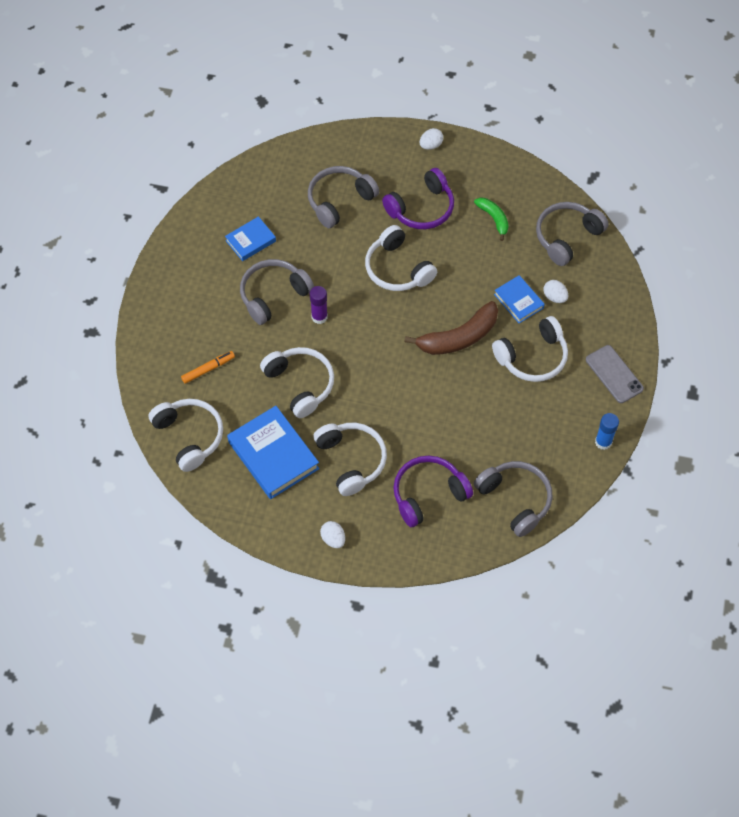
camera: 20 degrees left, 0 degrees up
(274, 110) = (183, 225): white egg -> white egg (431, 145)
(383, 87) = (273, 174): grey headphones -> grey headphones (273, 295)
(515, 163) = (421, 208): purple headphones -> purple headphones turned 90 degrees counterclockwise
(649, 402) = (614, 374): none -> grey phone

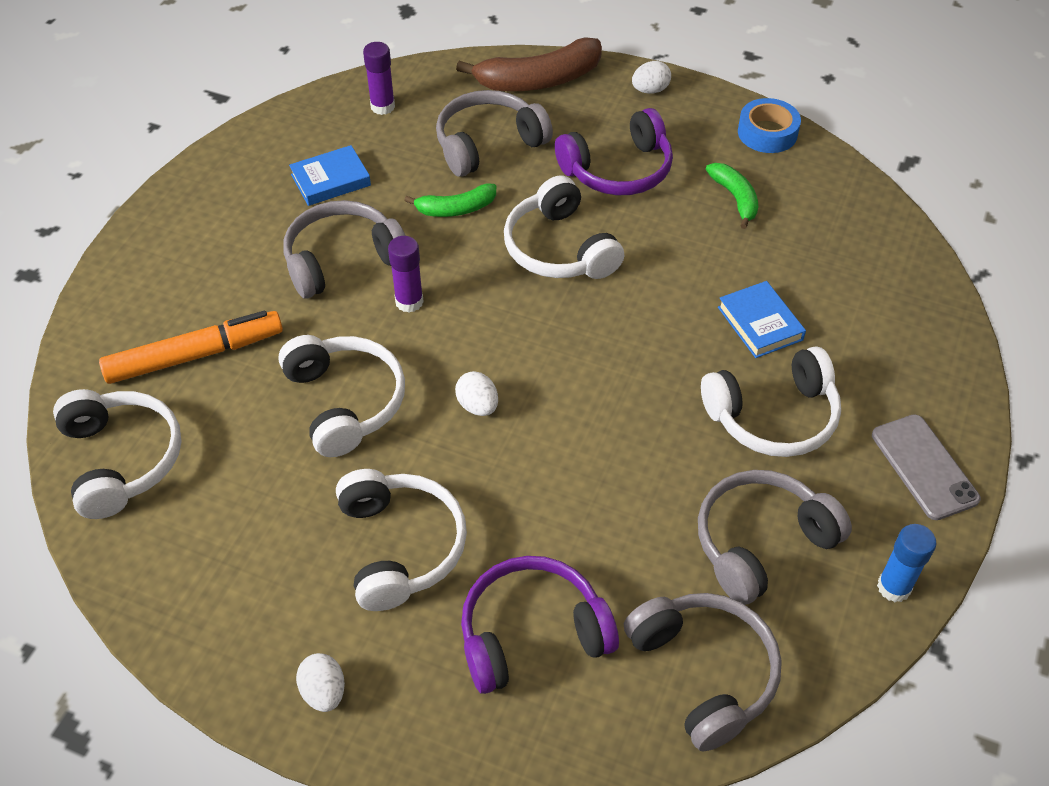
camera: 10 degrees right, 10 degrees down
(208, 369) = (195, 355): orange marker -> orange marker, size x1.75
(267, 182) = (382, 107): none -> purple glue stick
(273, 455) = (259, 515): blue book -> none
(331, 250) = (456, 209): none -> green banana
(458, 337) = (643, 366): brown banana -> brown banana (539, 80)
(507, 168) = (767, 133): none -> blue tape
(554, 297) = (825, 326): white egg -> white egg (478, 406)
(567, 237) = (856, 239): grey headphones -> grey headphones (761, 543)

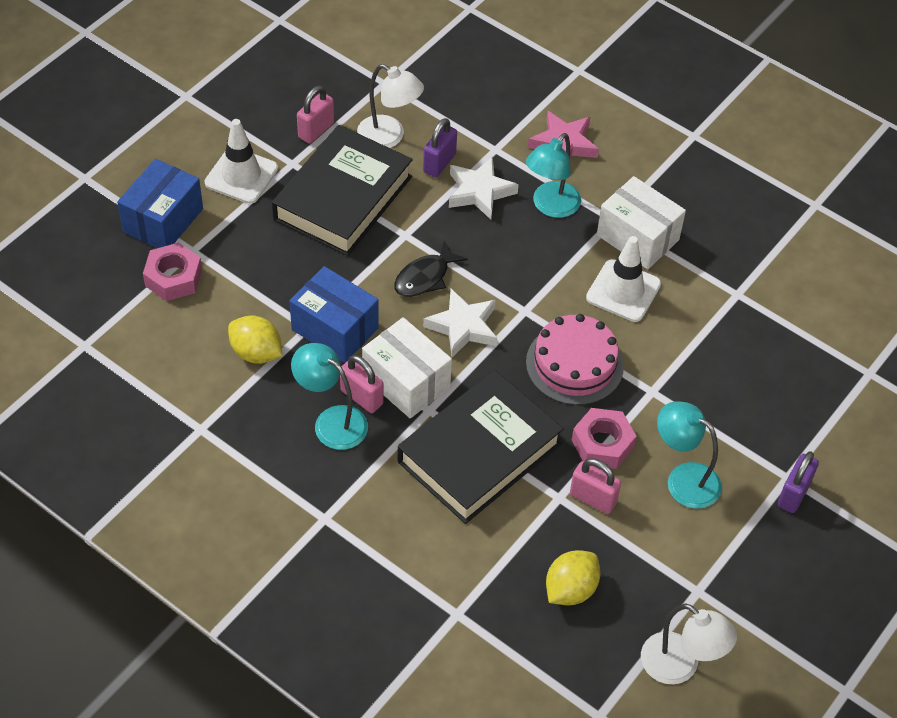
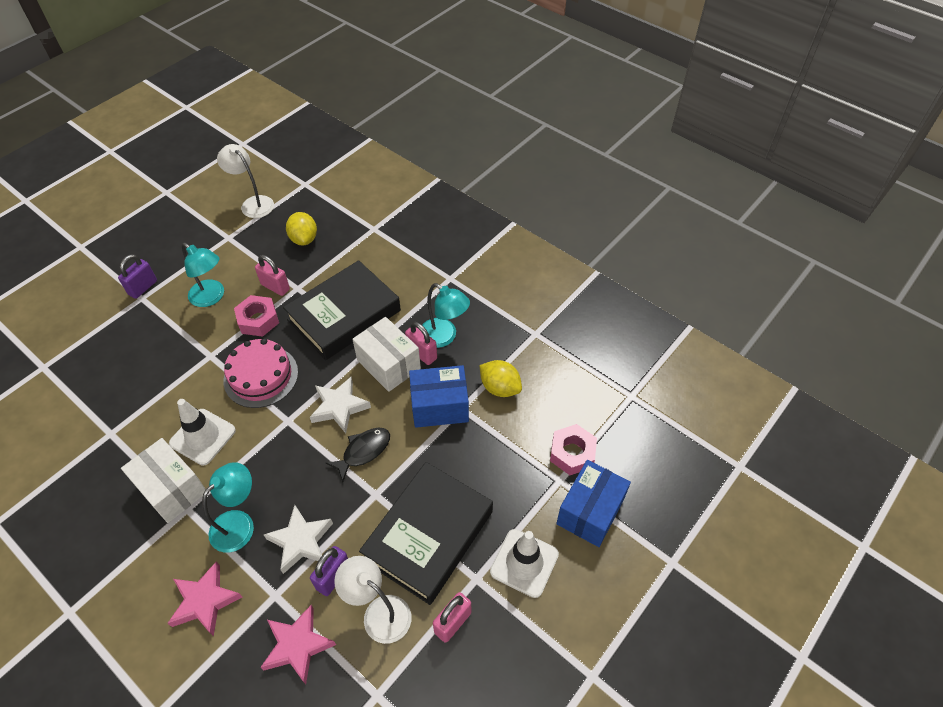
camera: 175 degrees left, 0 degrees up
(335, 329) = (439, 406): blue box -> blue box turned 45 degrees counterclockwise
(464, 114) = (297, 645): none -> pink star
(570, 589) = (304, 239): yellow lemon -> yellow lemon turned 60 degrees counterclockwise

Exercise: Pull each line that includes the word "turned" out of the material above.

Result for this task:
(515, 163) = (421, 208): purple headphones -> purple headphones turned 90 degrees counterclockwise
(335, 329) = (439, 406): blue box -> blue box turned 45 degrees counterclockwise
(570, 589) = (304, 239): yellow lemon -> yellow lemon turned 60 degrees counterclockwise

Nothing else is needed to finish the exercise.